◆ Problem description
The whole listing is to be repeated exactly. Add nothing.

━━ Supplied entries ━━

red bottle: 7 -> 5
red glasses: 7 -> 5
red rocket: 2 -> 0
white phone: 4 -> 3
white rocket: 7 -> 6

━━━

◆ Output
red bottle: 7 -> 5
red glasses: 7 -> 5
red rocket: 2 -> 0
white phone: 4 -> 3
white rocket: 7 -> 6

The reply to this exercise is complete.